Data entries:
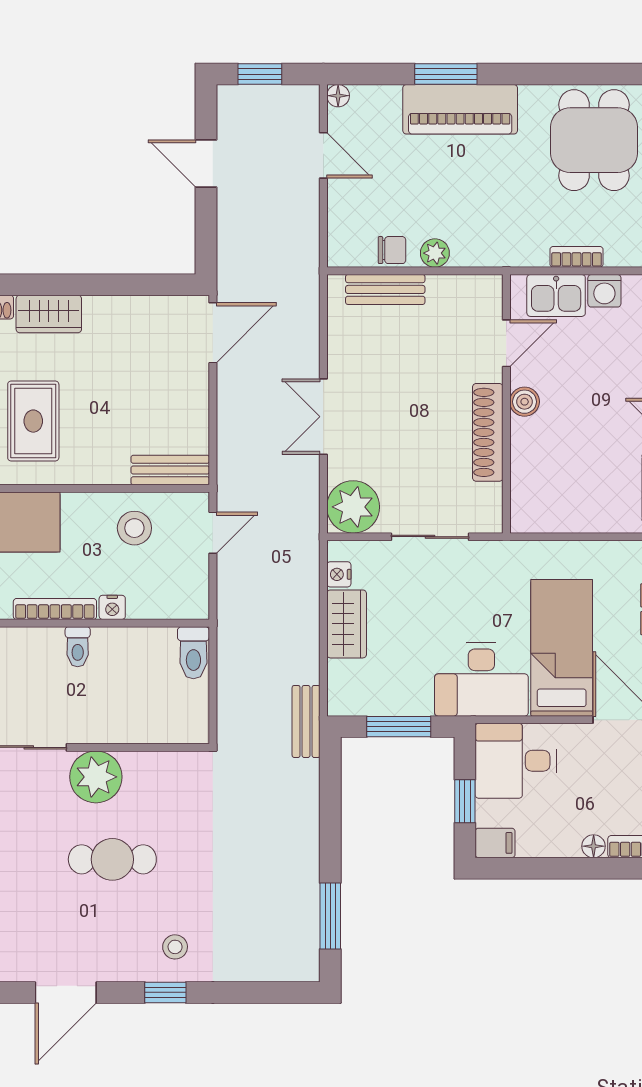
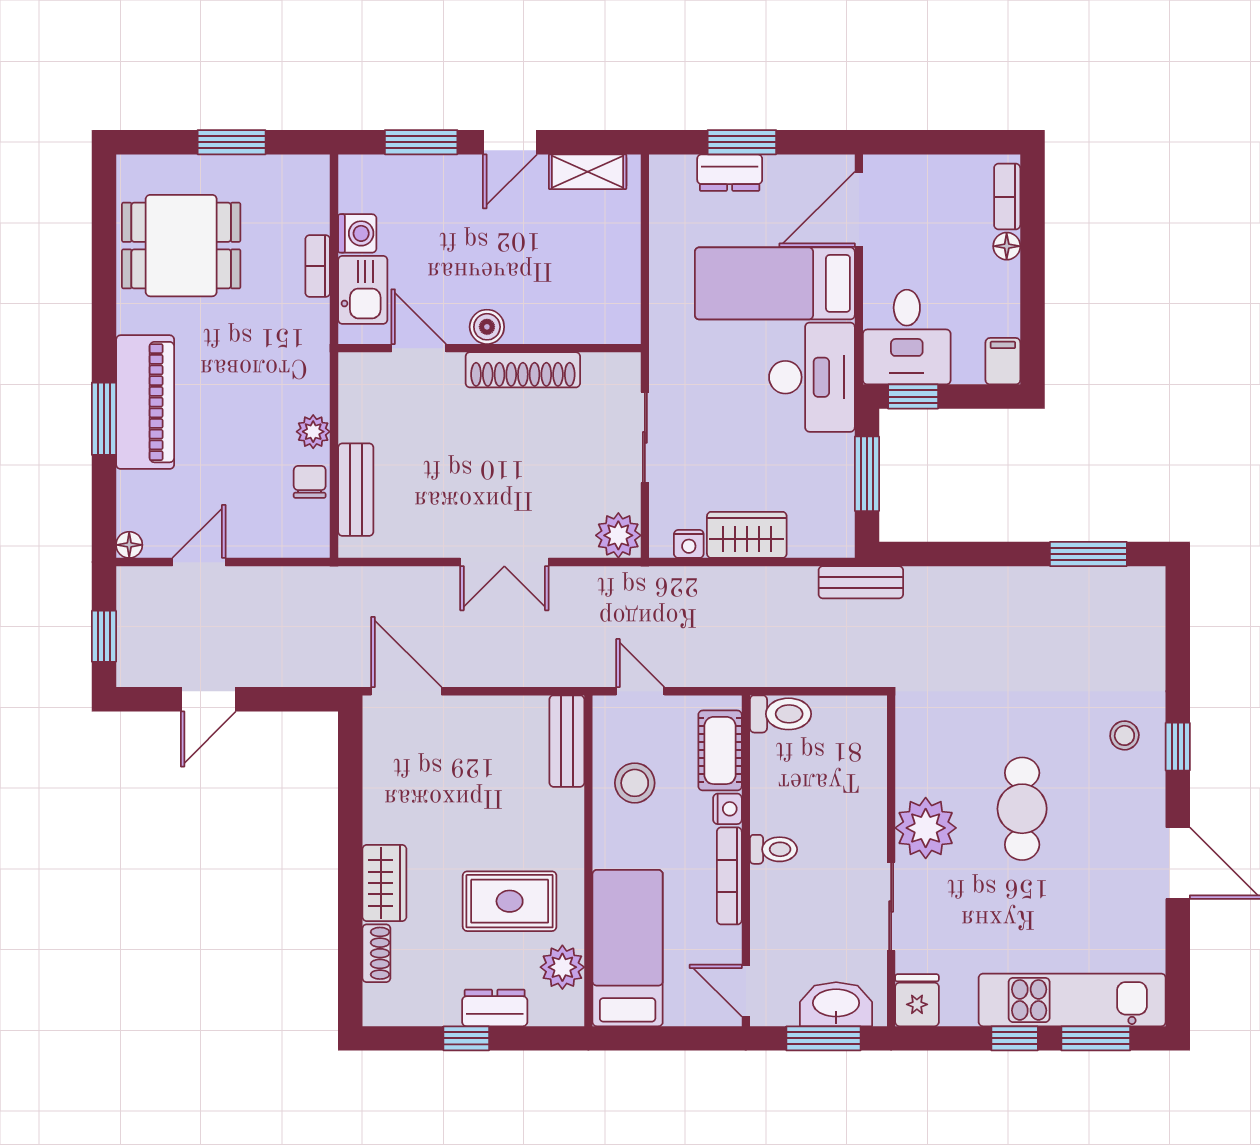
plant: (353, 507) -> (618, 535), width x0.73, depth x0.73
cot: (162, 601) -> (720, 750), added
window: (465, 801) -> (913, 397), moved

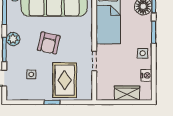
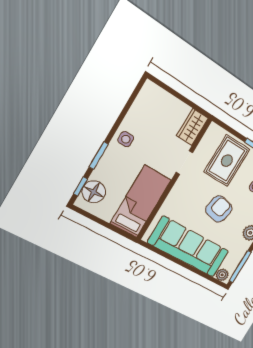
nightstand: (146, 75) -> (136, 111), removed
wardrobe: (127, 93) -> (192, 127), moved, turned 90

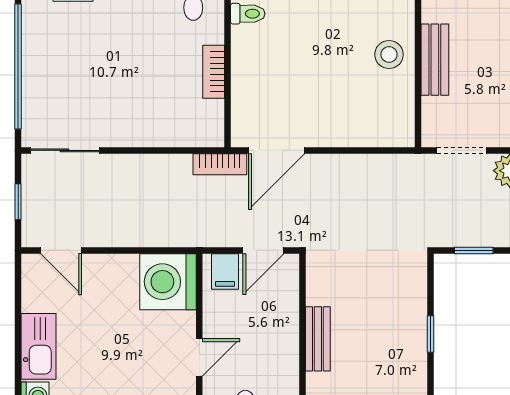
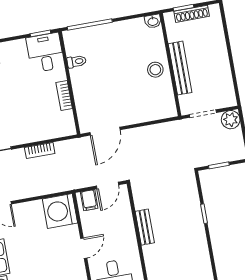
bench: (435, 60) -> (180, 68), width x1.36
bookcase: (220, 164) -> (40, 150), moved

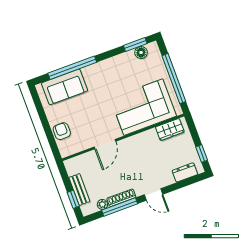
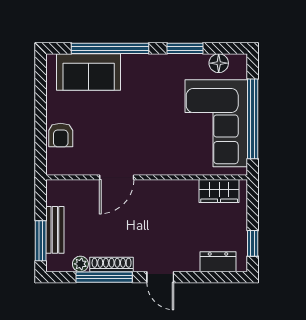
window: (135, 44) -> (185, 48), moved
corner sofa: (143, 107) -> (216, 123), moved, turned -90
armchair: (62, 131) -> (61, 135), turned 180
window: (73, 199) -> (41, 241), width x1.50

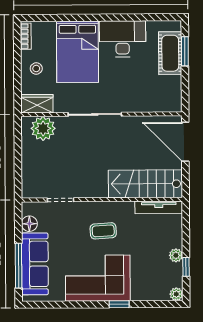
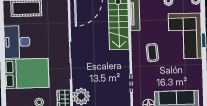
corner sofa: (98, 278) -> (185, 36), moved

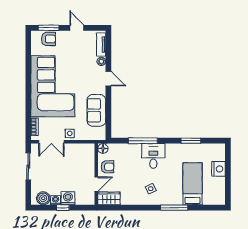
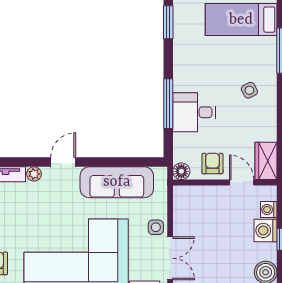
sofa: (96, 110) -> (117, 182), width x1.36
desk: (153, 156) -> (194, 112), moved
washing machine: (55, 200) -> (269, 209), moved

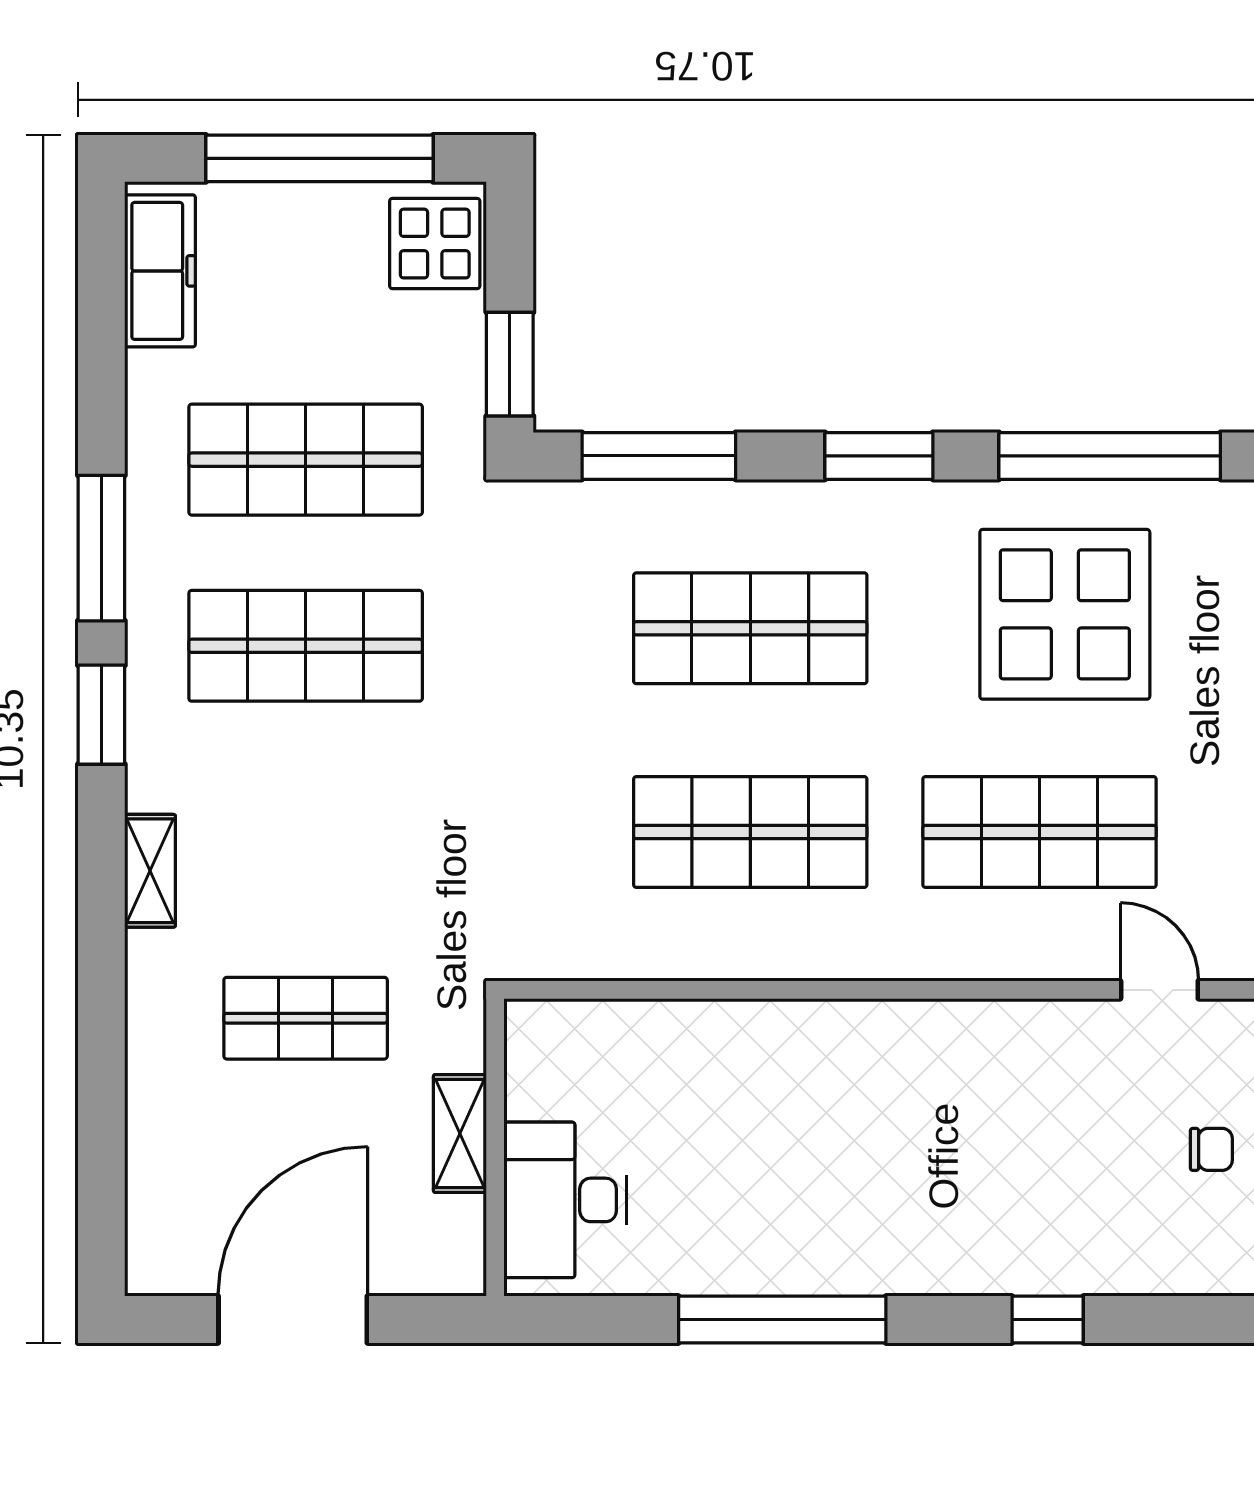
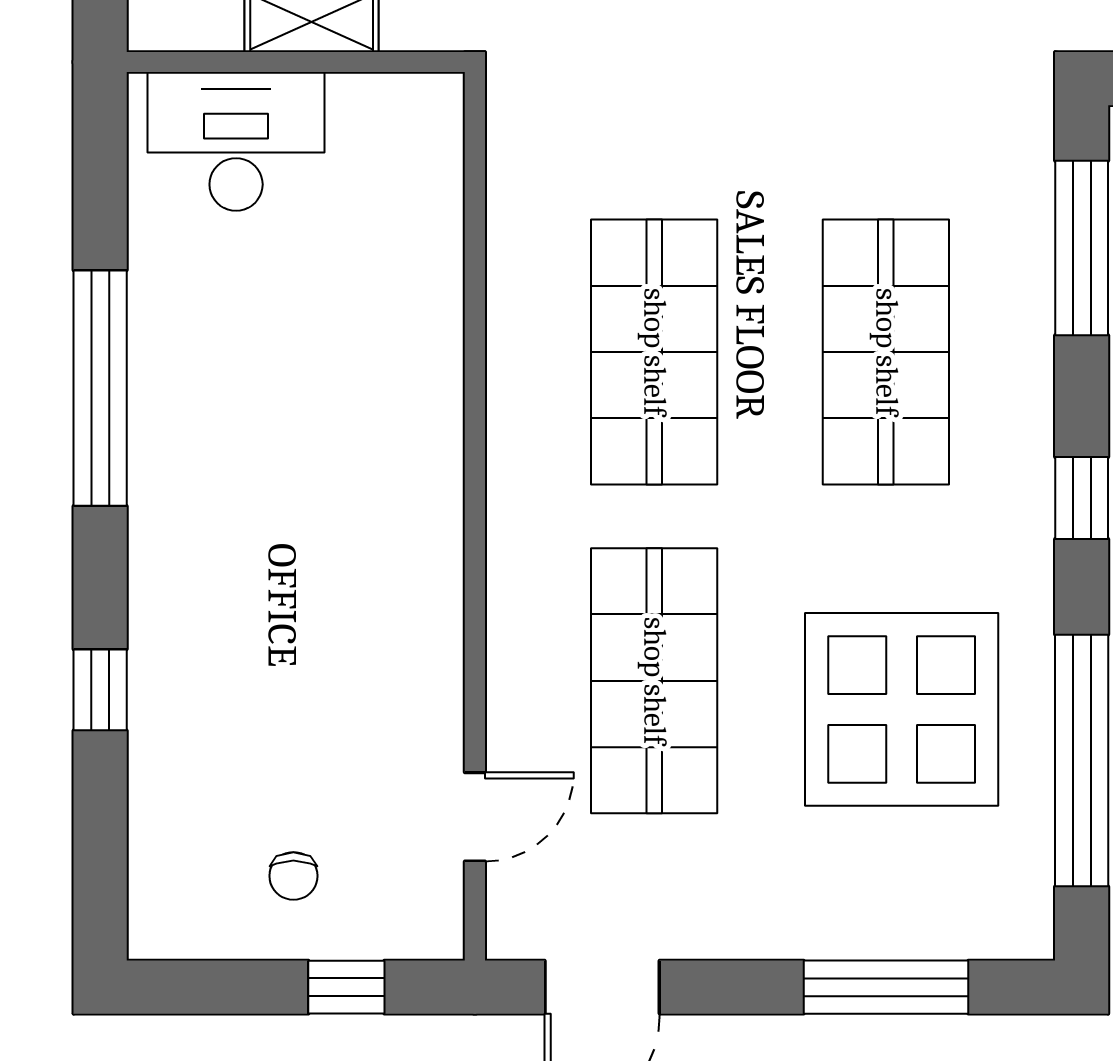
window: (879, 456) -> (1082, 498), width x0.67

*Required action*.
Every line above should be output exactly, except for the pictures.

*Response below*.
plant: (353, 507) -> (618, 535), width x0.73, depth x0.73
cot: (162, 601) -> (720, 750), added
window: (465, 801) -> (913, 397), moved

nightstand: (146, 75) -> (136, 111), removed
wardrobe: (127, 93) -> (192, 127), moved, turned 90

bench: (435, 60) -> (180, 68), width x1.36
bookcase: (220, 164) -> (40, 150), moved

window: (135, 44) -> (185, 48), moved
corner sofa: (143, 107) -> (216, 123), moved, turned -90
armchair: (62, 131) -> (61, 135), turned 180
window: (73, 199) -> (41, 241), width x1.50

corner sofa: (98, 278) -> (185, 36), moved

sofa: (96, 110) -> (117, 182), width x1.36
desk: (153, 156) -> (194, 112), moved
washing machine: (55, 200) -> (269, 209), moved

window: (879, 456) -> (1082, 498), width x0.67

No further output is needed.